======== Data shown ========

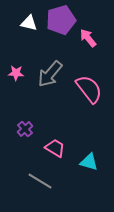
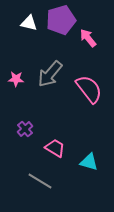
pink star: moved 6 px down
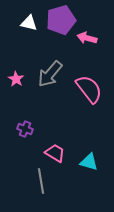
pink arrow: moved 1 px left; rotated 36 degrees counterclockwise
pink star: rotated 28 degrees clockwise
purple cross: rotated 28 degrees counterclockwise
pink trapezoid: moved 5 px down
gray line: moved 1 px right; rotated 50 degrees clockwise
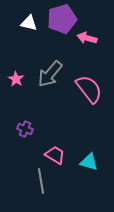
purple pentagon: moved 1 px right, 1 px up
pink trapezoid: moved 2 px down
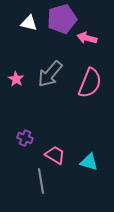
pink semicircle: moved 1 px right, 6 px up; rotated 60 degrees clockwise
purple cross: moved 9 px down
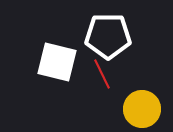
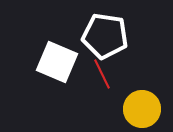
white pentagon: moved 3 px left; rotated 9 degrees clockwise
white square: rotated 9 degrees clockwise
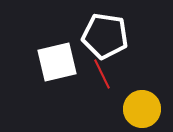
white square: rotated 36 degrees counterclockwise
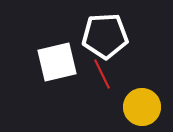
white pentagon: rotated 12 degrees counterclockwise
yellow circle: moved 2 px up
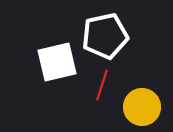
white pentagon: rotated 9 degrees counterclockwise
red line: moved 11 px down; rotated 44 degrees clockwise
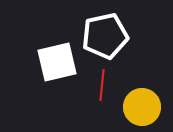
red line: rotated 12 degrees counterclockwise
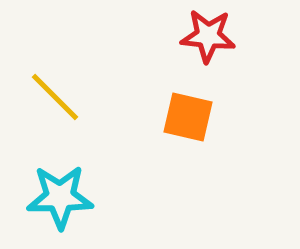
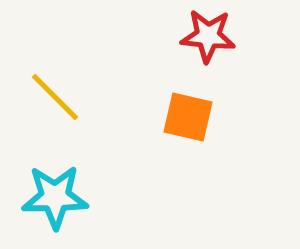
cyan star: moved 5 px left
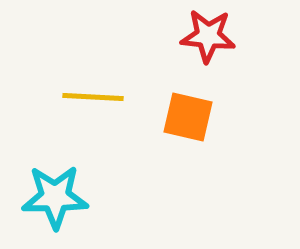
yellow line: moved 38 px right; rotated 42 degrees counterclockwise
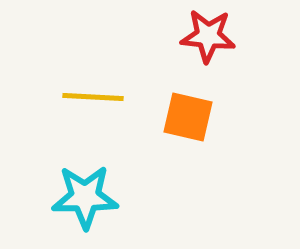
cyan star: moved 30 px right
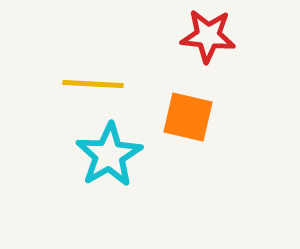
yellow line: moved 13 px up
cyan star: moved 24 px right, 42 px up; rotated 30 degrees counterclockwise
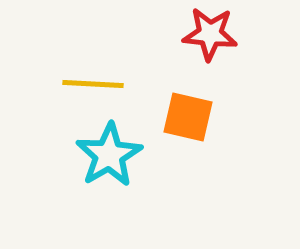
red star: moved 2 px right, 2 px up
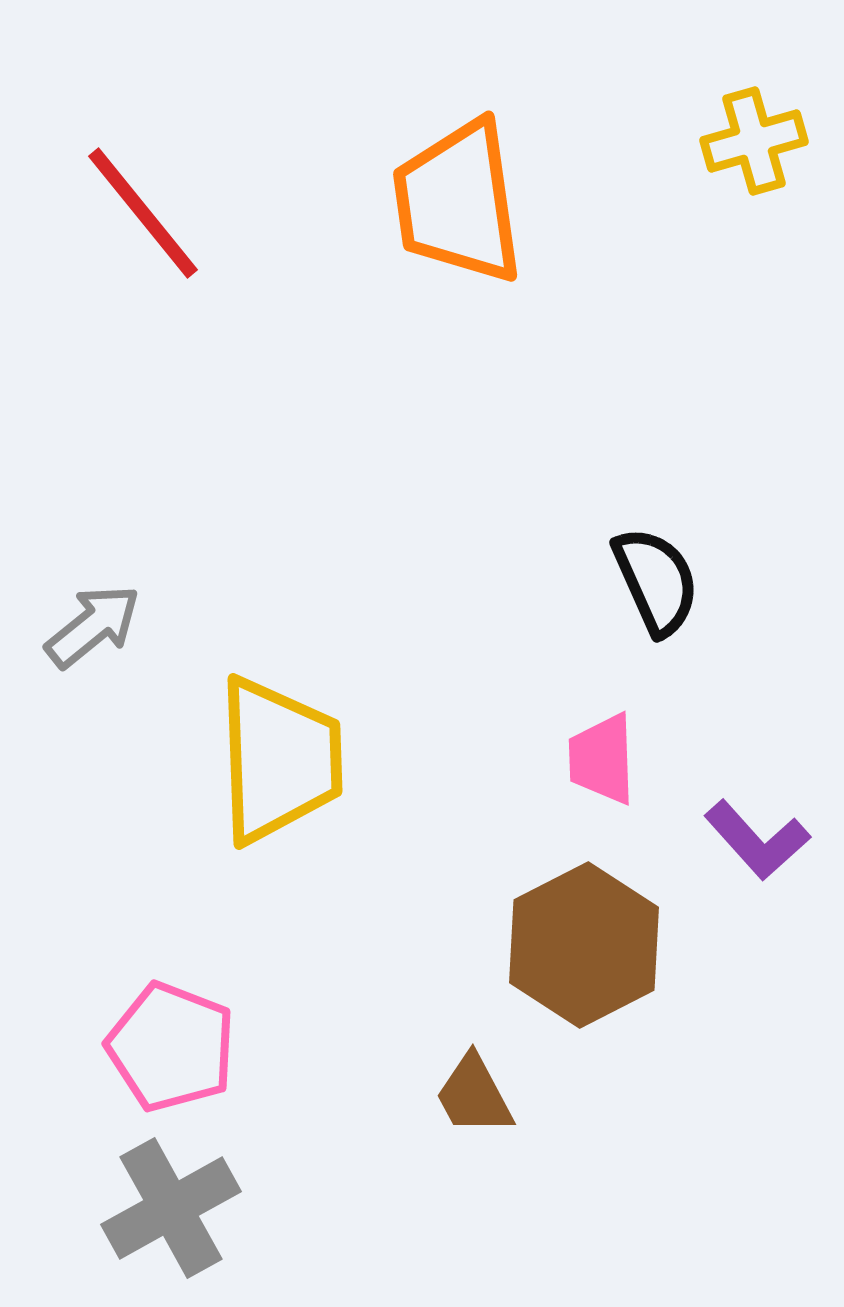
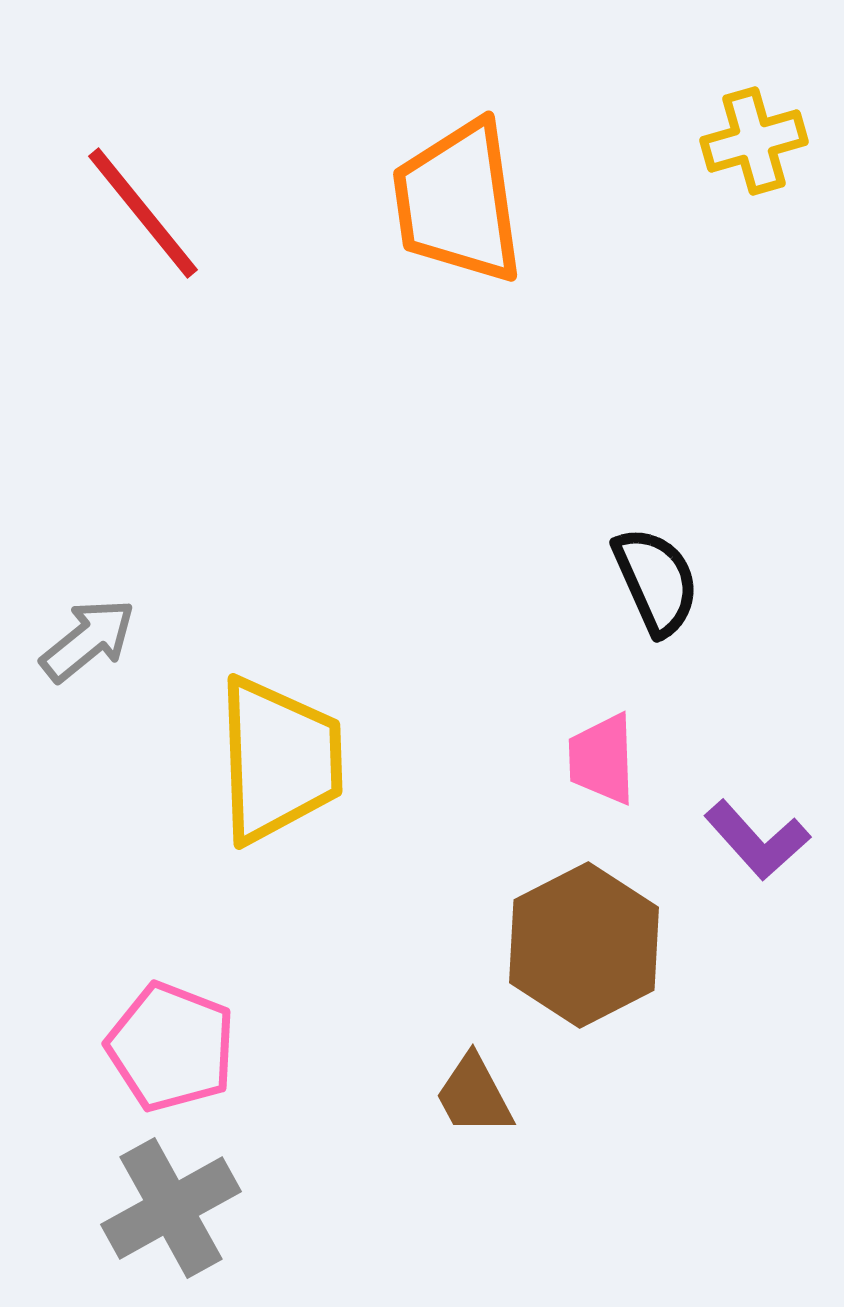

========

Short problem:
Copy every text line from the entries above verbatim and in the same order, leaving out all of the pictures.

Final result:
pink star: moved 6 px down
pink arrow: moved 1 px left; rotated 36 degrees counterclockwise
pink star: rotated 28 degrees clockwise
purple cross: rotated 28 degrees counterclockwise
pink trapezoid: moved 5 px down
gray line: moved 1 px right; rotated 50 degrees clockwise
purple pentagon: moved 1 px right, 1 px up
pink trapezoid: moved 2 px down
pink semicircle: moved 1 px right, 6 px up; rotated 60 degrees clockwise
purple cross: moved 9 px down
white pentagon: moved 3 px left; rotated 9 degrees clockwise
white square: rotated 9 degrees clockwise
white square: rotated 36 degrees counterclockwise
white pentagon: rotated 12 degrees counterclockwise
yellow circle: moved 2 px up
white pentagon: rotated 9 degrees counterclockwise
red line: moved 11 px down; rotated 44 degrees clockwise
red line: rotated 12 degrees counterclockwise
cyan star: moved 5 px left
yellow line: moved 38 px right; rotated 42 degrees counterclockwise
cyan star: moved 30 px right
yellow line: moved 13 px up
cyan star: moved 24 px right, 42 px up; rotated 30 degrees counterclockwise
red star: moved 2 px right, 2 px up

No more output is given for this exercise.